• _PROBLEM STATEMENT_:
Return every line of the material below word for word, leaving out the pictures.

(Questions about the geometry of a scene)
###

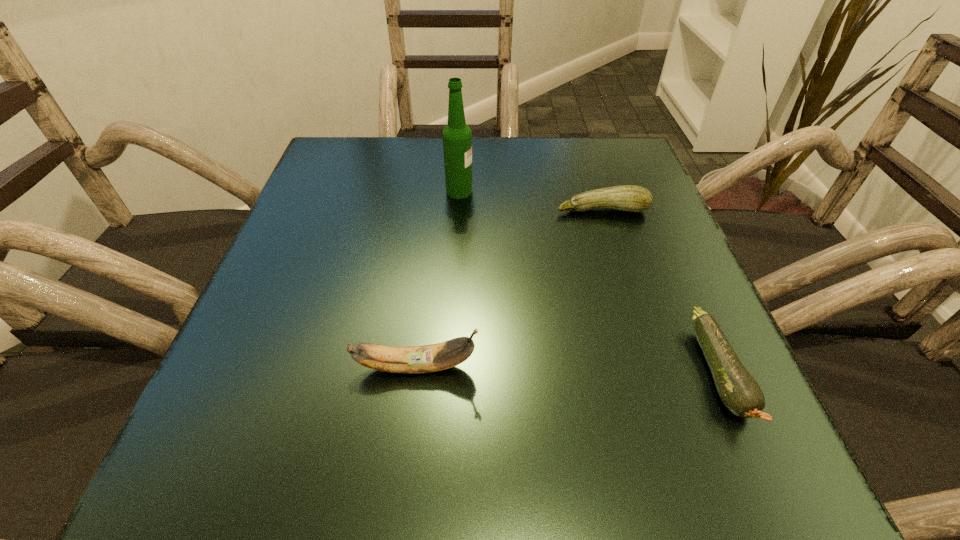
Locate an element on the screen. free spot between the nearer zucchini and the beer bottle is located at coordinates (589, 282).

Find the location of a particular element. Image resolution: width=960 pixels, height=540 pixels. vacant area that lies between the nearer zucchini and the third nearest object is located at coordinates (660, 291).

Where is `free space between the farther zucchini and the banana`? The image size is (960, 540). free space between the farther zucchini and the banana is located at coordinates (509, 288).

The height and width of the screenshot is (540, 960). Find the location of `unoccupied area between the nearer zucchini and the banana`. unoccupied area between the nearer zucchini and the banana is located at coordinates (567, 370).

Find the location of a particular element. empty space between the nearer zucchini and the third nearest object is located at coordinates (660, 291).

Where is `vacant area that lies between the second tallest object and the farthest object`? vacant area that lies between the second tallest object and the farthest object is located at coordinates (438, 279).

Identify the location of free space between the beer bottle and the farther zucchini. (531, 200).

Identify the location of free spot between the banana and the farthest object. (438, 279).

The image size is (960, 540). I want to click on vacant area that lies between the farthest object and the third nearest object, so click(531, 200).

Locate which object is the second closest to the beer bottle. Please provide its 2D coordinates. Your answer should be formatted as a tuple, i.e. [(x, y)], where the tuple contains the x and y coordinates of a point satisfying the conditions above.

[(429, 358)]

###

• _EXERCISE RESULT_:
Locate an element on the screen. free spot between the nearer zucchini and the beer bottle is located at coordinates (589, 282).

Find the location of a particular element. Image resolution: width=960 pixels, height=540 pixels. vacant area that lies between the nearer zucchini and the third nearest object is located at coordinates (660, 291).

Where is `free space between the farther zucchini and the banana`? The image size is (960, 540). free space between the farther zucchini and the banana is located at coordinates (509, 288).

The height and width of the screenshot is (540, 960). Find the location of `unoccupied area between the nearer zucchini and the banana`. unoccupied area between the nearer zucchini and the banana is located at coordinates (567, 370).

Find the location of a particular element. empty space between the nearer zucchini and the third nearest object is located at coordinates (660, 291).

Where is `vacant area that lies between the second tallest object and the farthest object`? vacant area that lies between the second tallest object and the farthest object is located at coordinates (438, 279).

Identify the location of free space between the beer bottle and the farther zucchini. (531, 200).

Identify the location of free spot between the banana and the farthest object. (438, 279).

The image size is (960, 540). I want to click on vacant area that lies between the farthest object and the third nearest object, so click(531, 200).

Locate which object is the second closest to the beer bottle. Please provide its 2D coordinates. Your answer should be formatted as a tuple, i.e. [(x, y)], where the tuple contains the x and y coordinates of a point satisfying the conditions above.

[(429, 358)]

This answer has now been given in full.